- **Goal of the exercise**
All lines containing the string "brick" must be copied from the entries.

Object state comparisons
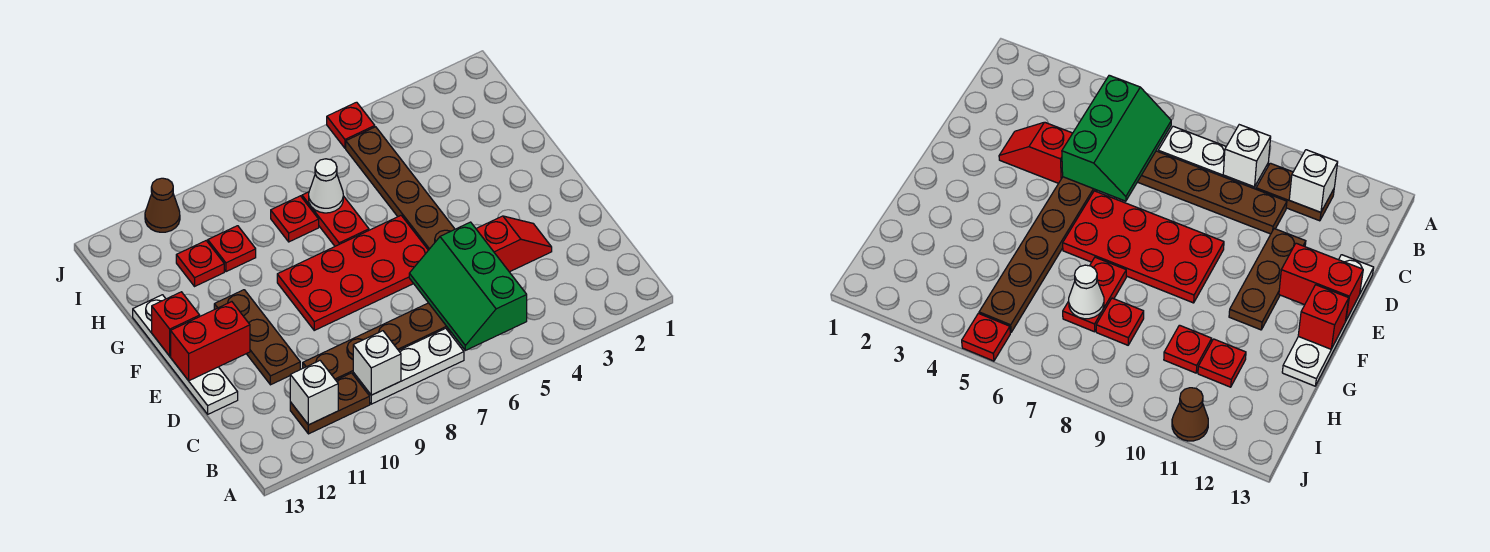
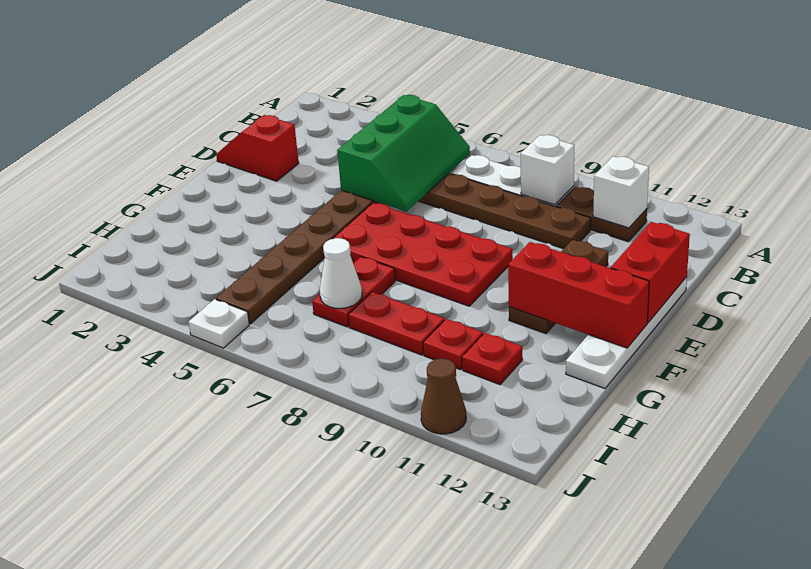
red slope D3:D4 level 1 top 4 -> red slope D1:D2 level 1 top 2
red brick E12:E13 level 2 -> red brick D13:E13 level 2
red brick F13 level 2 -> red brick F11:F13 level 2
red plate H8 level 1 -> red plate H8:H9 level 1
red plate J5 level 1 -> white plate J5 level 1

- **Exercise solution**
red brick E12:E13 level 2 -> red brick D13:E13 level 2
red brick F13 level 2 -> red brick F11:F13 level 2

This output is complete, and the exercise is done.